**** Listed entries
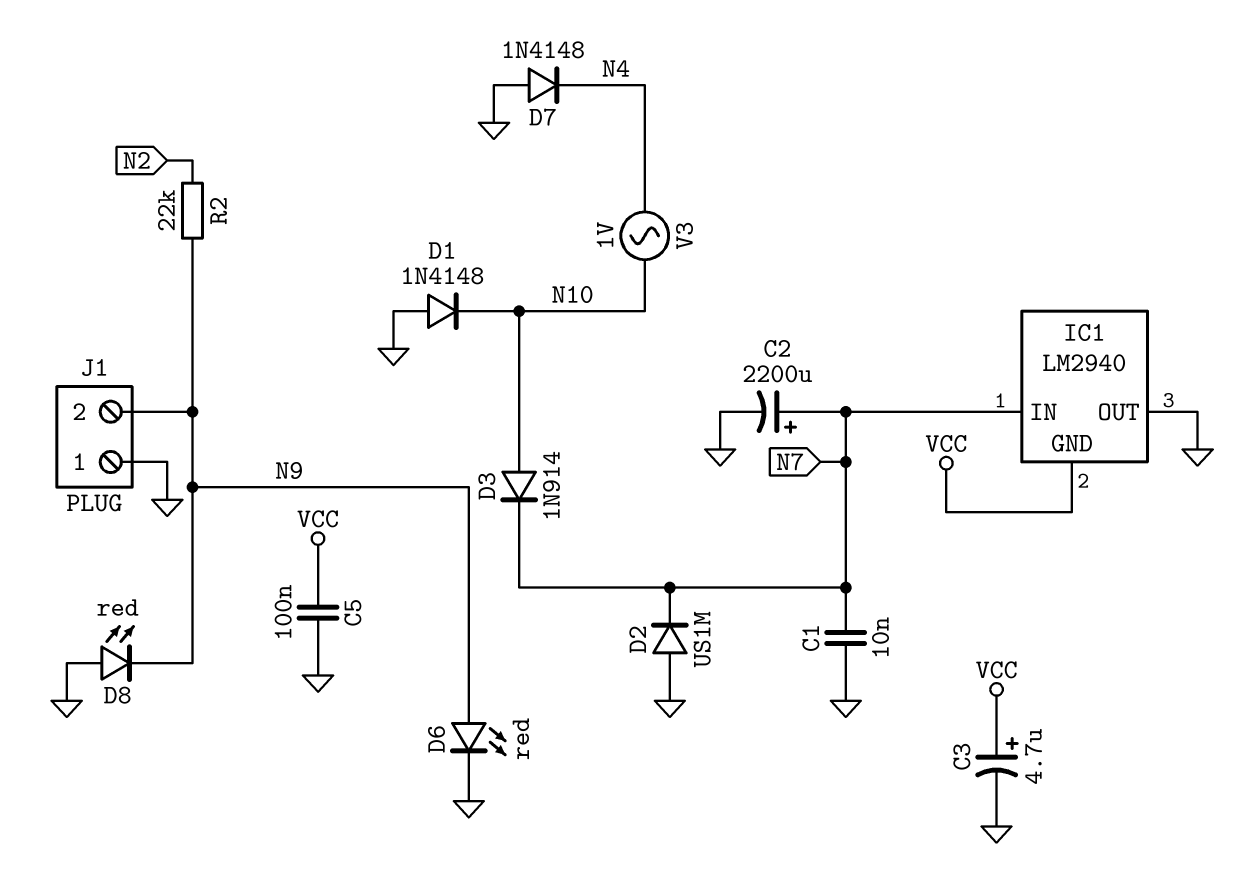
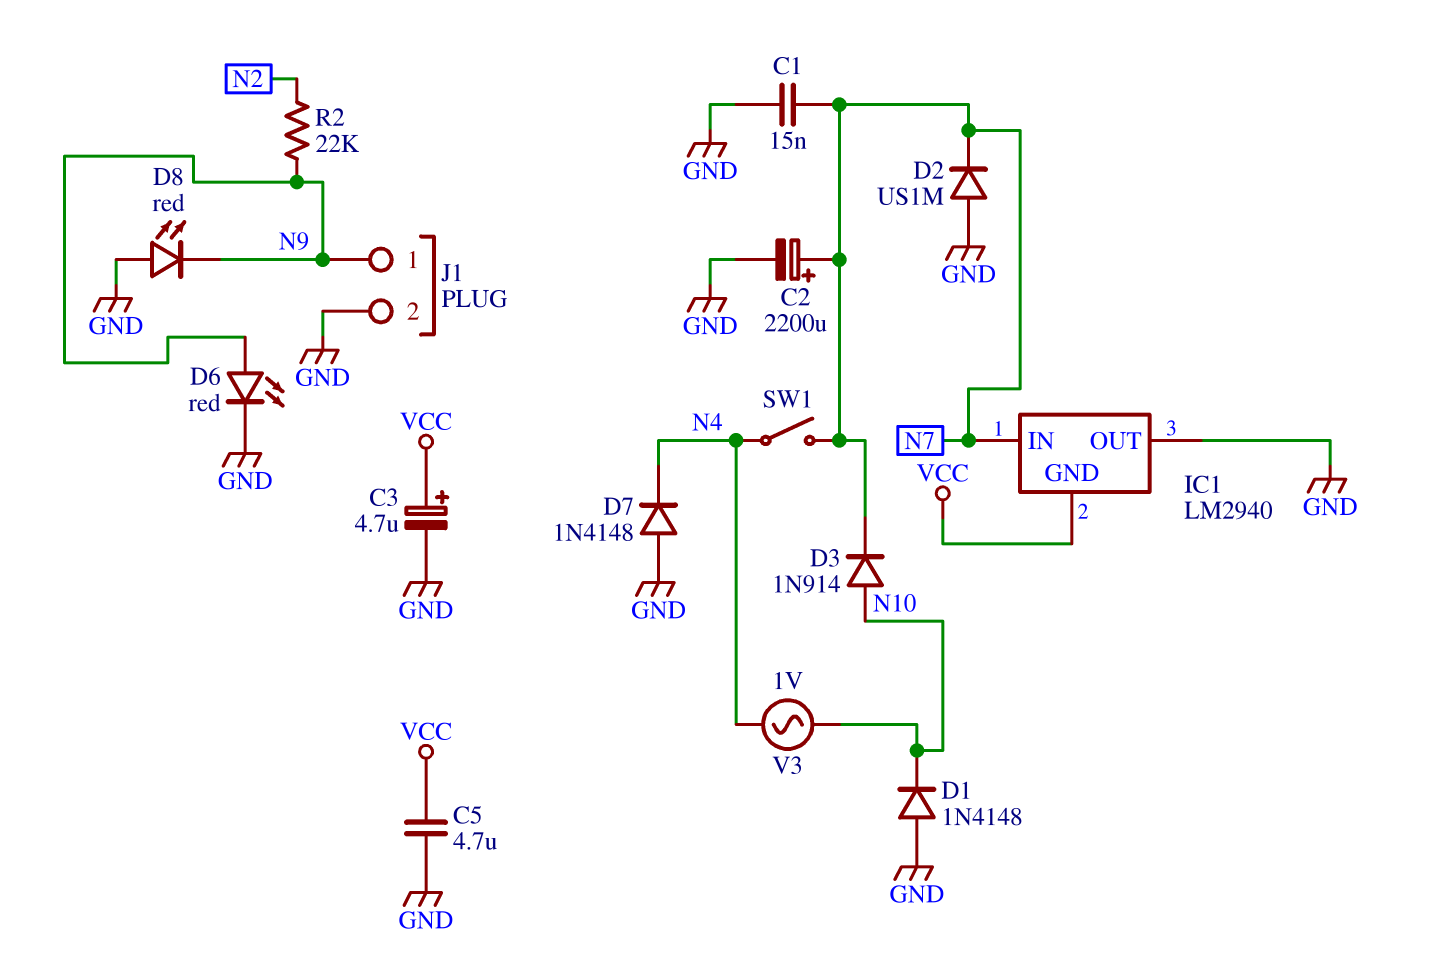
C1: 10nF (GND, N7) -> 15nF (GND, N7)
C5: 100nF (GND, VCC) -> 4.7uF (GND, VCC)
J1 pin 1: GND -> N9
J1 pin 2: N9 -> GND
SW1: none -> switch (N4, N7)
********
Exact copy, pictures excluded: restate every record above word for word.

Response area.
C1: 10nF (GND, N7) -> 15nF (GND, N7)
C5: 100nF (GND, VCC) -> 4.7uF (GND, VCC)
J1 pin 1: GND -> N9
J1 pin 2: N9 -> GND
SW1: none -> switch (N4, N7)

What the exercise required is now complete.